TASK STATEMENT. Your response should reproduce every line of the entries that contains the word "none".

Segment Open

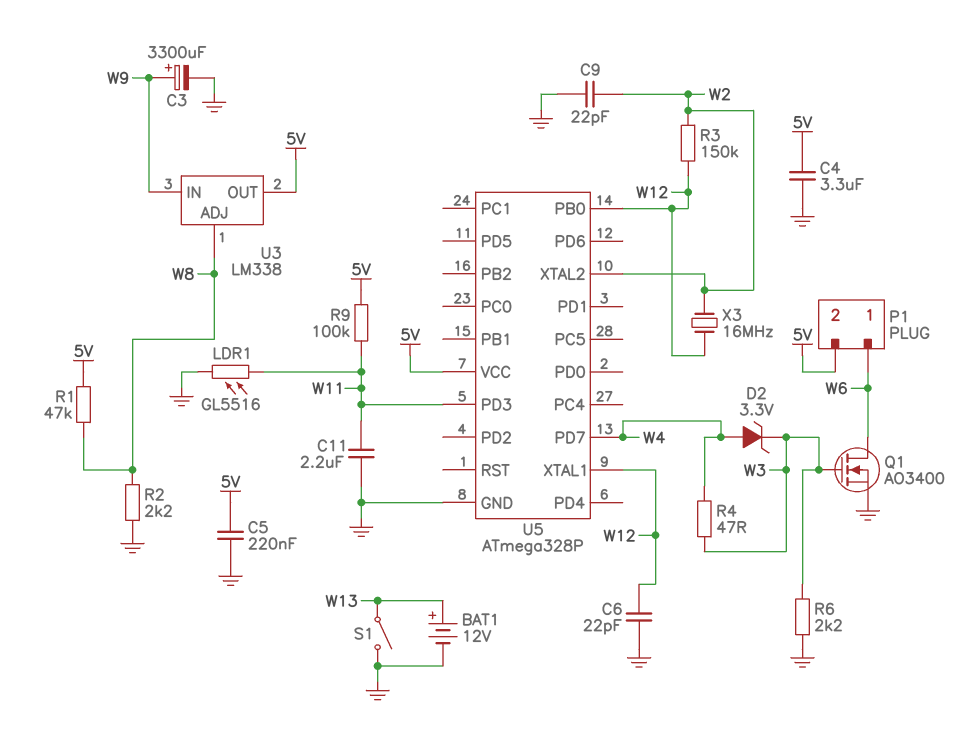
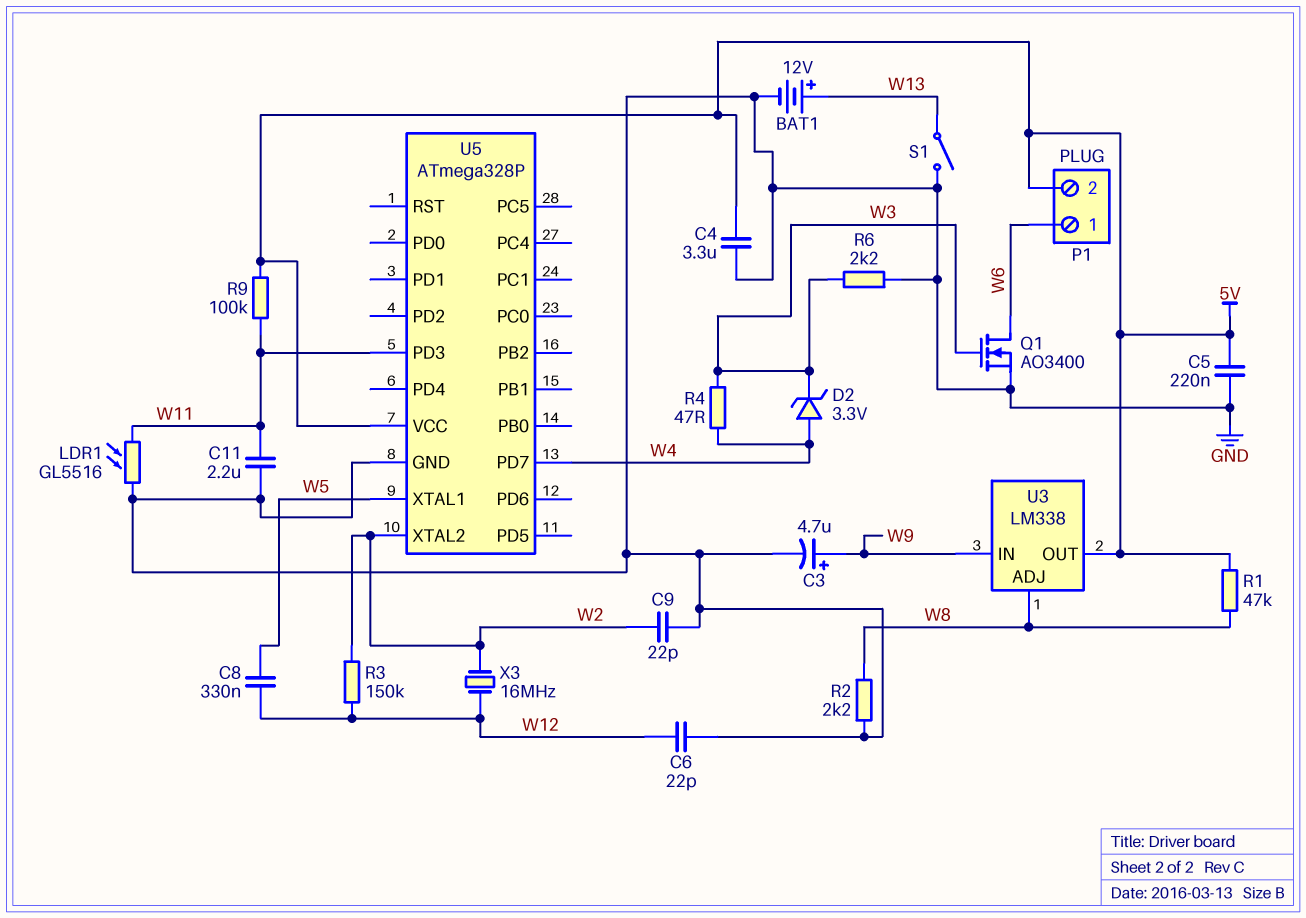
C3: 3300uF (plus W9, minus GND) -> 4.7uF (plus W9, minus GND)
C8: none -> 330nF (W5, W12)
U5 pin PB0: W12 -> none
U5 pin XTAL1: W12 -> W5

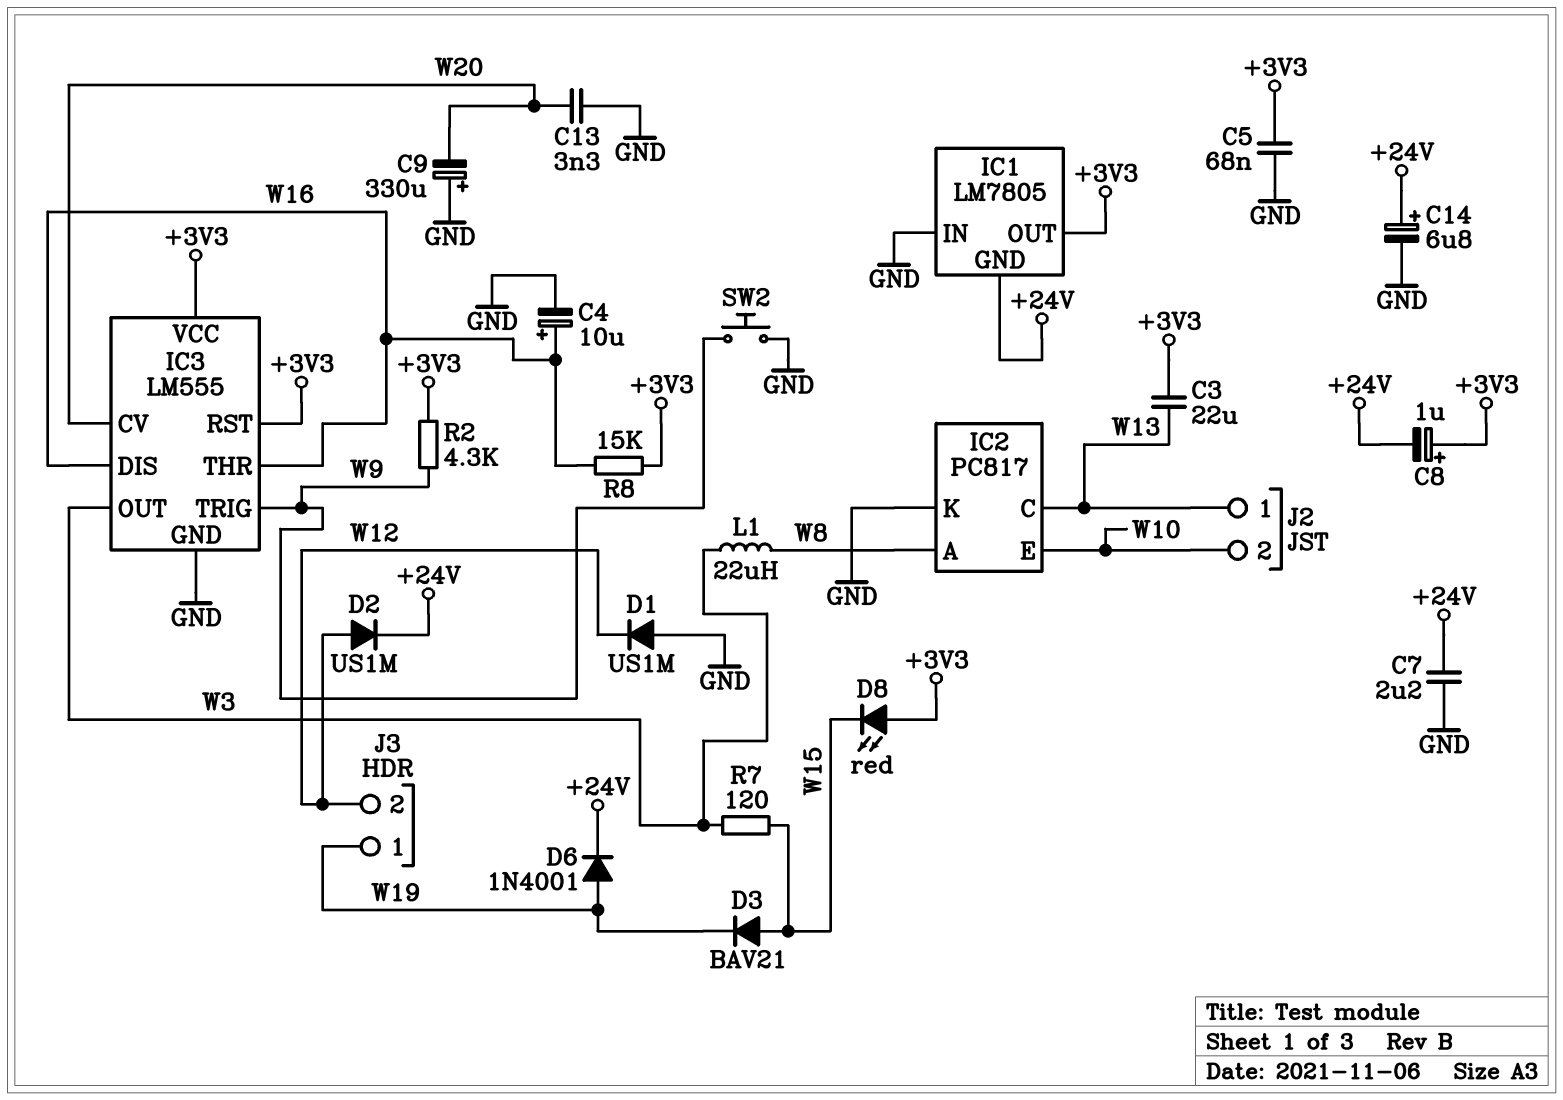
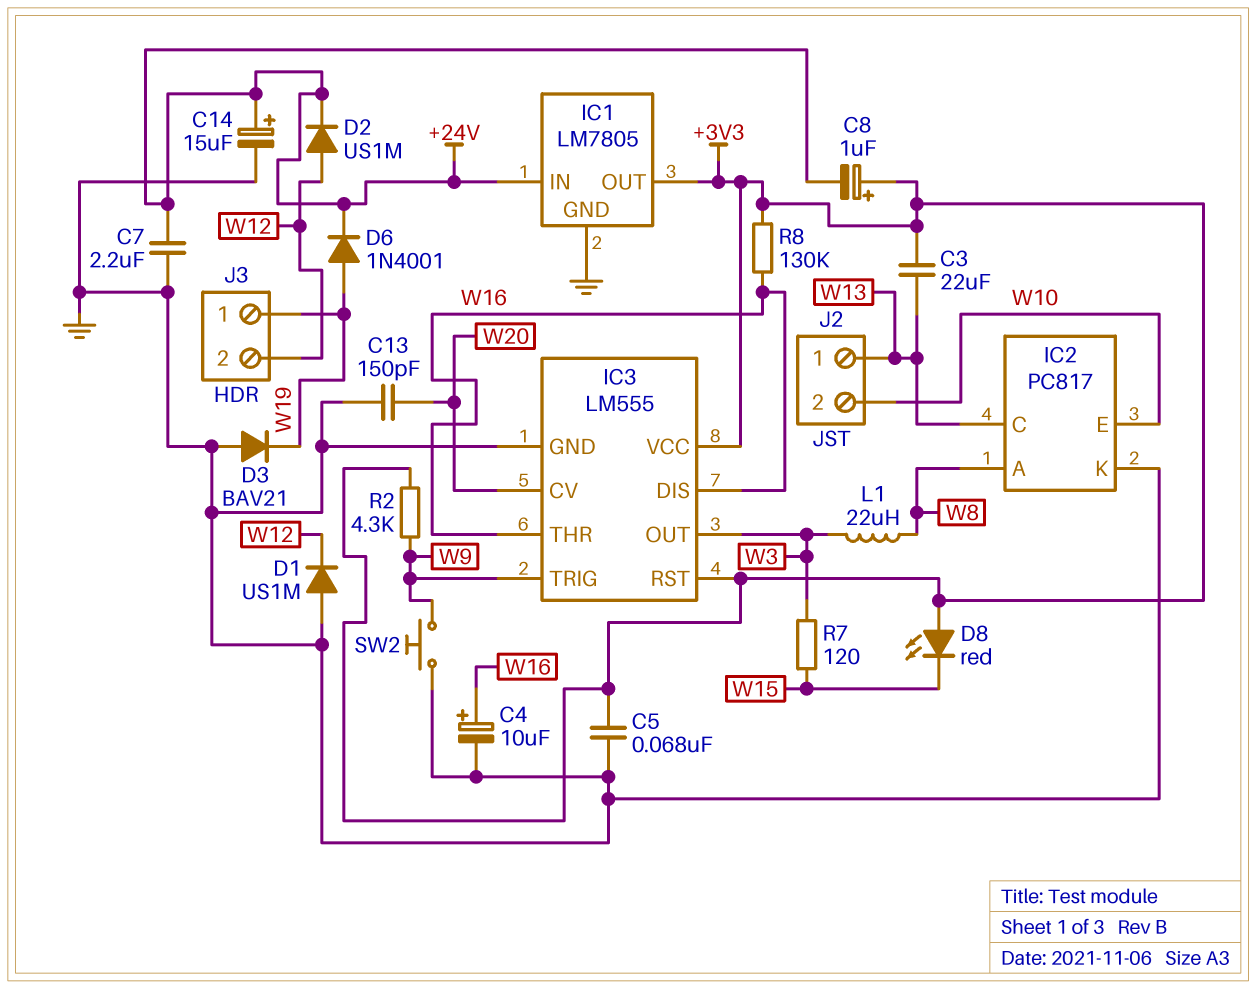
C9: 330uF (plus GND, minus W20) -> none
C13: 3.3nF (GND, W20) -> 150pF (GND, W20)
C14: 6.8uF (plus +24V, minus GND) -> 15uF (plus +24V, minus GND)
D3: diode BAV21 (A W15, K W19) -> diode BAV21 (A GND, K W19)
IC1 pin GND: +24V -> GND
IC1 pin IN: GND -> +24V
R8: 15k (+3V3, W16) -> 130k (+3V3, W16)

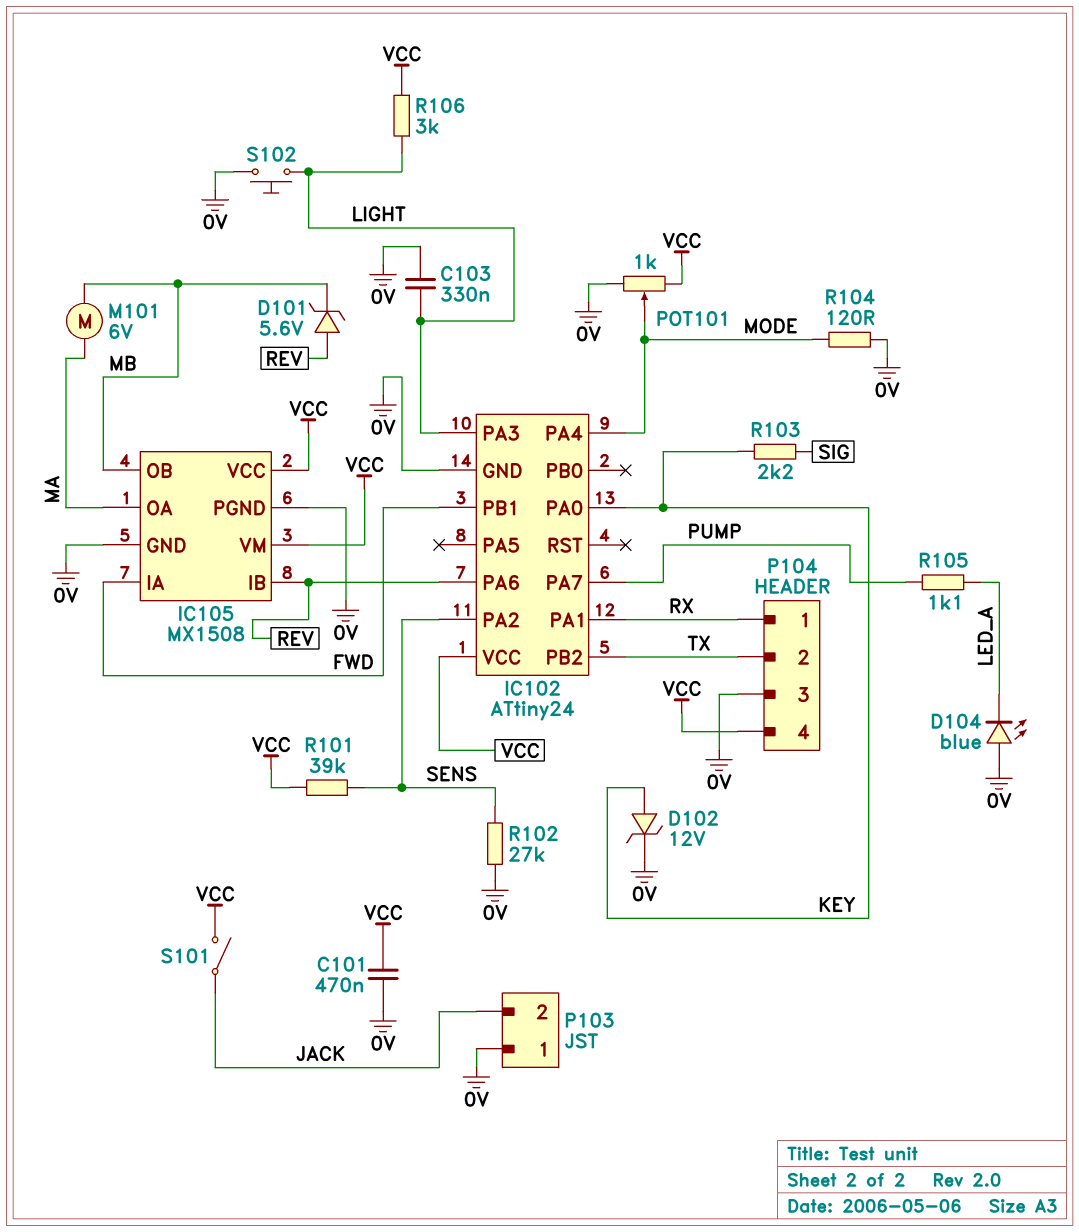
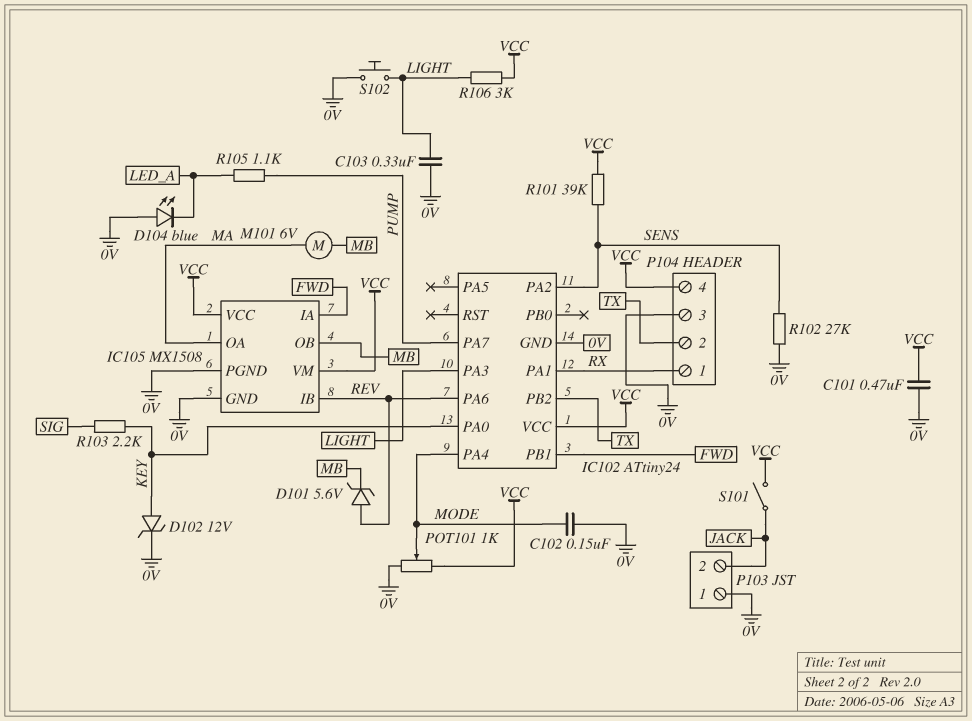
C102: none -> 150nF (0V, MODE)
R104: 120 (0V, MODE) -> none

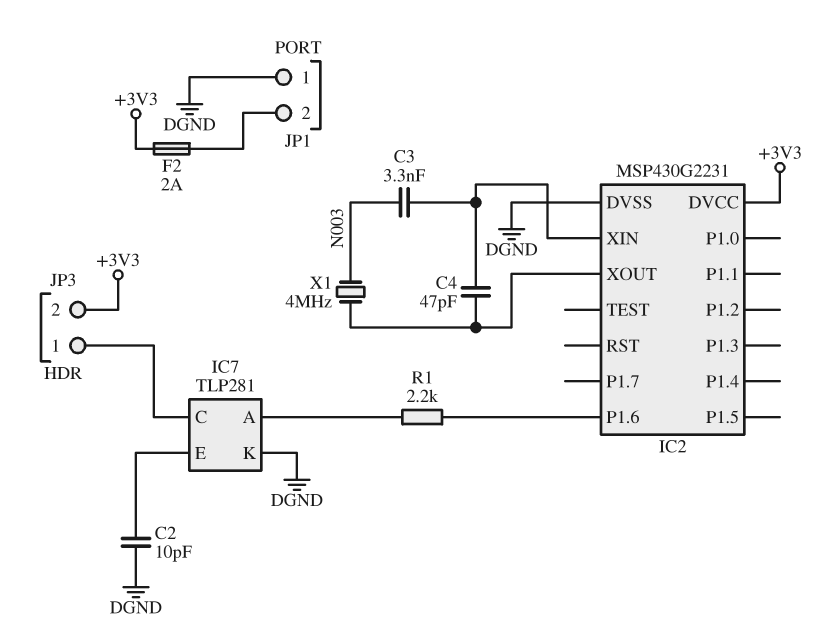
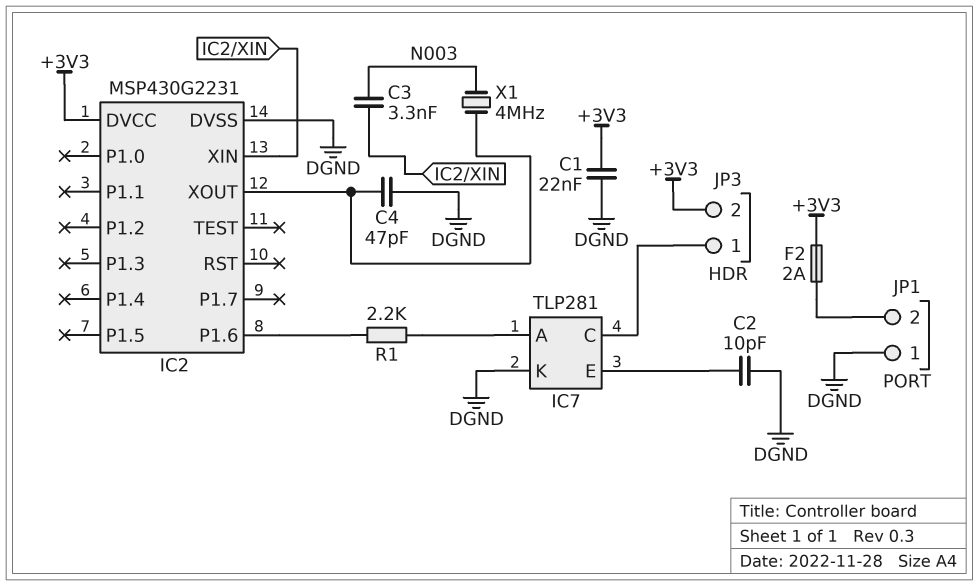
C1: none -> 22nF (+3V3, DGND)
C4: 47pF (IC2/XIN, IC2/XOUT) -> 47pF (DGND, IC2/XOUT)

Segment Closed

REPLY.
C8: none -> 330nF (W5, W12)
U5 pin PB0: W12 -> none
C9: 330uF (plus GND, minus W20) -> none
C102: none -> 150nF (0V, MODE)
R104: 120 (0V, MODE) -> none
C1: none -> 22nF (+3V3, DGND)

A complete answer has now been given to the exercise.